§ ASSIGNMENT
The records below hold a stretch from the line with "- type: replace" through the line with "pos1: [580, 303]"; return exactly those lines, ends included, and nothing more.

§ RECORDS SUPPLIED
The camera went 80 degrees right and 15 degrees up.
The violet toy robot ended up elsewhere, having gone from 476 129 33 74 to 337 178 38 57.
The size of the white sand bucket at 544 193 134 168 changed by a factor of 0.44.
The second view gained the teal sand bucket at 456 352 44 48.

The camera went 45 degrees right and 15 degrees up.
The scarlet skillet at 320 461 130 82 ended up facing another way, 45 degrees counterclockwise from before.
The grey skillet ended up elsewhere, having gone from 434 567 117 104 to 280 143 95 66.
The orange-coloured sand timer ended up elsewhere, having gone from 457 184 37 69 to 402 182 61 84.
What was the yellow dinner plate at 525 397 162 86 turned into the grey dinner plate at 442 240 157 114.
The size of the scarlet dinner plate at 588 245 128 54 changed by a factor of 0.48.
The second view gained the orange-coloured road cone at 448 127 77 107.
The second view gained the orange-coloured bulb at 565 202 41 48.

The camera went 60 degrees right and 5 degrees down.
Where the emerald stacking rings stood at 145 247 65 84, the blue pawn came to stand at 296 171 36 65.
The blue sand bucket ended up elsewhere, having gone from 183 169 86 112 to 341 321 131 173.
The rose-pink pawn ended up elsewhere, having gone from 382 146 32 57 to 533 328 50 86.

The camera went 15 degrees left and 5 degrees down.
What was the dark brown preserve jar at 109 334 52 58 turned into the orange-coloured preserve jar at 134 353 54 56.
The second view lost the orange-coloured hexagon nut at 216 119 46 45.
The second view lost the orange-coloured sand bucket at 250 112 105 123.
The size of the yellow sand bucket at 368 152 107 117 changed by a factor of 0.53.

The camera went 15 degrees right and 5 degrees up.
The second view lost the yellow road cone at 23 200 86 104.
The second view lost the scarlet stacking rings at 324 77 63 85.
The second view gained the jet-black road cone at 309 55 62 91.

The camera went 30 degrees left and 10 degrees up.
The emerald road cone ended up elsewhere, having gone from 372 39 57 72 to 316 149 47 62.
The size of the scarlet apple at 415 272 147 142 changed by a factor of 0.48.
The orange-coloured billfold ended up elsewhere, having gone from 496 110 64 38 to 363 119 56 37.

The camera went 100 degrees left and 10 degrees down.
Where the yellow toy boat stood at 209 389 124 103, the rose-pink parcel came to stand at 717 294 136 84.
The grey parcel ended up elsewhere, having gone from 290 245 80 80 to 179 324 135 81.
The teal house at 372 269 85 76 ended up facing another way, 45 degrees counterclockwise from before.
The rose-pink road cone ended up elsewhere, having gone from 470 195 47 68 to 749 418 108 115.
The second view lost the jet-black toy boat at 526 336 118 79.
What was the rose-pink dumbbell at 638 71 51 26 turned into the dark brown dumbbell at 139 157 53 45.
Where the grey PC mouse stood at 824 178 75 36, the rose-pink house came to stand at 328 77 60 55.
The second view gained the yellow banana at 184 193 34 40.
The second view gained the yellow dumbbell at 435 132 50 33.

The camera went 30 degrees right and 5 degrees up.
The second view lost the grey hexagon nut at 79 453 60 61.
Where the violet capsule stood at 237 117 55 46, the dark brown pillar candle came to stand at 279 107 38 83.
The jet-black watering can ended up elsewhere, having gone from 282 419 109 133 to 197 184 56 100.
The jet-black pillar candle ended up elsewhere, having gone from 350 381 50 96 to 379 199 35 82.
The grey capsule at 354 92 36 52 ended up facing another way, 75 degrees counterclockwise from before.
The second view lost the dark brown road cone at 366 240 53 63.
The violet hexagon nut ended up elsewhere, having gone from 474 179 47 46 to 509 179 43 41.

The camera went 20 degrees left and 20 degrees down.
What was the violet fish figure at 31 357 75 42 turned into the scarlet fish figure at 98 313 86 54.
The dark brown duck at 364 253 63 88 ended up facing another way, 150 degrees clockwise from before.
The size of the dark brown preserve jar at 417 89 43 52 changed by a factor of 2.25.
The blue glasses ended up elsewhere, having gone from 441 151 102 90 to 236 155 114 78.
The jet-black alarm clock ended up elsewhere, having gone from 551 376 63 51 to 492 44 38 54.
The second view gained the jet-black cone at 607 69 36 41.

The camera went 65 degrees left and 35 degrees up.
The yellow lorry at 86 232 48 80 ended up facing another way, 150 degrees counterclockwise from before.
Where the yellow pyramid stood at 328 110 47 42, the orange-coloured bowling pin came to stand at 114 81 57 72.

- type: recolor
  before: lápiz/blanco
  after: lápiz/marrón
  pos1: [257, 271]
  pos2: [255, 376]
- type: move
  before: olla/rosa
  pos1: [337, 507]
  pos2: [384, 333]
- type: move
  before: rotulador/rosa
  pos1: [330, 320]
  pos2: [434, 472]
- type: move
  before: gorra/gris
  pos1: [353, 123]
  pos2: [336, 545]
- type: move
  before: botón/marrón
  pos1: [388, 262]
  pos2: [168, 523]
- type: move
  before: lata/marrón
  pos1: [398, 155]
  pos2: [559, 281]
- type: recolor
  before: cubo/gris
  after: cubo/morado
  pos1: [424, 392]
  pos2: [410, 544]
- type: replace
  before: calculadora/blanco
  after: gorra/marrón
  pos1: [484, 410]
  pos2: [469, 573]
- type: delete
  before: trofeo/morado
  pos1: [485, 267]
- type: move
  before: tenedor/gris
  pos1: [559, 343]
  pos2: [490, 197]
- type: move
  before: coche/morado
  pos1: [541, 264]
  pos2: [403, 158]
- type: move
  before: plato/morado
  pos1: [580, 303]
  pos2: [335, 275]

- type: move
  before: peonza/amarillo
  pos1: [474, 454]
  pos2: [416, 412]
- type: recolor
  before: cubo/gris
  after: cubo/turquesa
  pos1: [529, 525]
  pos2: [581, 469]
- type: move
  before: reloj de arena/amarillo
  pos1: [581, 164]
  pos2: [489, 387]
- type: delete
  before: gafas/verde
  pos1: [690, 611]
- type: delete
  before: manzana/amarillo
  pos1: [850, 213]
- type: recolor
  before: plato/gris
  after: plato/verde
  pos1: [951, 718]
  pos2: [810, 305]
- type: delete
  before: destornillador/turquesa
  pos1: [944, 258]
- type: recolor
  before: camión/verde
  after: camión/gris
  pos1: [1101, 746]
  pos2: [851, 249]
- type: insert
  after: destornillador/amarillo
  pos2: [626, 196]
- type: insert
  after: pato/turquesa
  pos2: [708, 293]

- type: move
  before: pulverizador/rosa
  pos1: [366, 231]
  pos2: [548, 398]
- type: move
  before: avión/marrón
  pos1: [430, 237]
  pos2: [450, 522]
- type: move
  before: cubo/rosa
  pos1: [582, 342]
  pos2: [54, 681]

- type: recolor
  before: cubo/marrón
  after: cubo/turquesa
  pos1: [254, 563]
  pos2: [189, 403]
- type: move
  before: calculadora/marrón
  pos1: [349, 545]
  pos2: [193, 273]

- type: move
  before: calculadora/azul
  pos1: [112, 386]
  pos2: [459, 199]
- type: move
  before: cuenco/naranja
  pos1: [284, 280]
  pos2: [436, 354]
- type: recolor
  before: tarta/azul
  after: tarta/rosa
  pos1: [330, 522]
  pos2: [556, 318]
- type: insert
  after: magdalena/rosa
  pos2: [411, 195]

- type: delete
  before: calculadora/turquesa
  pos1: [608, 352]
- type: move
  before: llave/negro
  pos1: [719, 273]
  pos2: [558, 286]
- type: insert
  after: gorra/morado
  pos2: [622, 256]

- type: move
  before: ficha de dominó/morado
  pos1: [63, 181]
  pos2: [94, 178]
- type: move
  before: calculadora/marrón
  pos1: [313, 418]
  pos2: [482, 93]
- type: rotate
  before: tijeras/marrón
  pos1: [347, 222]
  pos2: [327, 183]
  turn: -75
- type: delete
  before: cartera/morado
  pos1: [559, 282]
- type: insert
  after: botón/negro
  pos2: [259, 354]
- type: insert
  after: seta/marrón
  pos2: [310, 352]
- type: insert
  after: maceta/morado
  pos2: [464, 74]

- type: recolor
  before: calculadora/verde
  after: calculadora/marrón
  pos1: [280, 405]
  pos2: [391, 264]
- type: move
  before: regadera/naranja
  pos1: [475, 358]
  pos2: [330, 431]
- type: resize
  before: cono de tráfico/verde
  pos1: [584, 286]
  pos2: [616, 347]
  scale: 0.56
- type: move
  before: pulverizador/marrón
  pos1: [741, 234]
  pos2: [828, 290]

§ SOLVED PROBLEM
- type: replace
  before: calculadora/blanco
  after: gorra/marrón
  pos1: [484, 410]
  pos2: [469, 573]
- type: delete
  before: trofeo/morado
  pos1: [485, 267]
- type: move
  before: tenedor/gris
  pos1: [559, 343]
  pos2: [490, 197]
- type: move
  before: coche/morado
  pos1: [541, 264]
  pos2: [403, 158]
- type: move
  before: plato/morado
  pos1: [580, 303]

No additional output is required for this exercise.